Your goal
Take the entries below and print only the lines from the one with "U2 pin PB1: COM -> none" through the one with "U3: INA180 -> INA168", exactly as they stand, both ends included.

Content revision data
——
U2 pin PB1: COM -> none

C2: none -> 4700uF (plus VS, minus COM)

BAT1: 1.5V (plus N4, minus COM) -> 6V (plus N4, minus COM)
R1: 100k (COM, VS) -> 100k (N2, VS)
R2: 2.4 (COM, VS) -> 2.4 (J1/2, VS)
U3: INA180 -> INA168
——
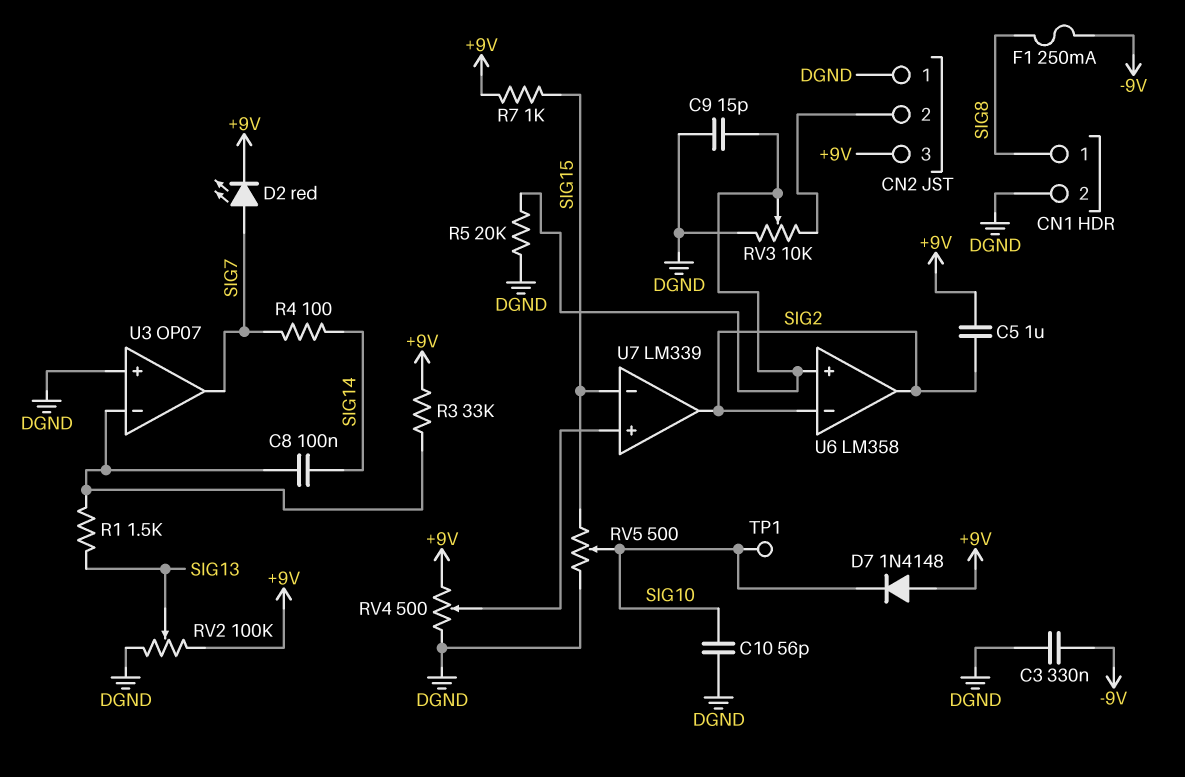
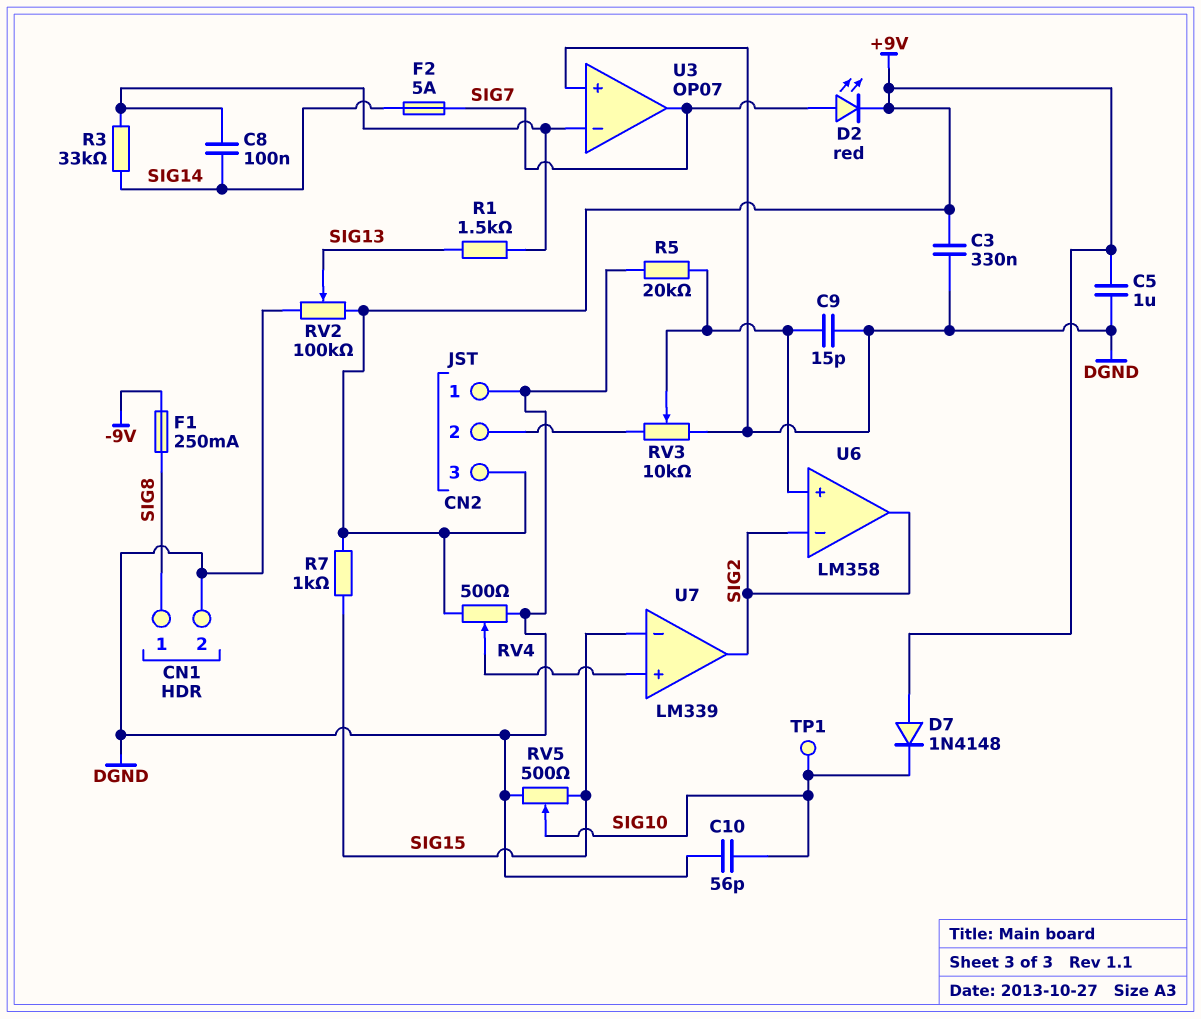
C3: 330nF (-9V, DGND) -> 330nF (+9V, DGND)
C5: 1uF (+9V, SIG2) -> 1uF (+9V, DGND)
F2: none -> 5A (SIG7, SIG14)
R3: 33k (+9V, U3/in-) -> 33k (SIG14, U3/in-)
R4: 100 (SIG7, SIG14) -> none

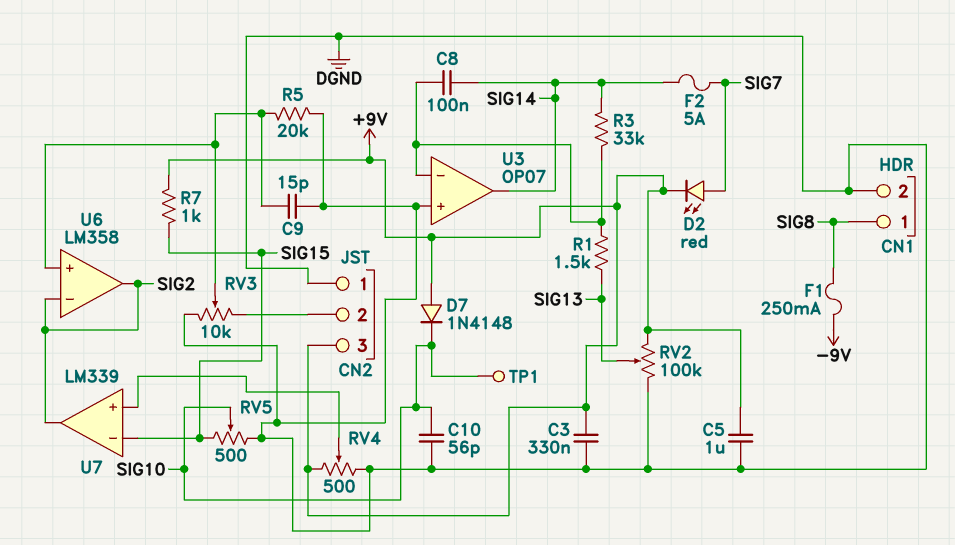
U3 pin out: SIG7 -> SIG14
——
Task response
U2 pin PB1: COM -> none

C2: none -> 4700uF (plus VS, minus COM)

BAT1: 1.5V (plus N4, minus COM) -> 6V (plus N4, minus COM)
R1: 100k (COM, VS) -> 100k (N2, VS)
R2: 2.4 (COM, VS) -> 2.4 (J1/2, VS)
U3: INA180 -> INA168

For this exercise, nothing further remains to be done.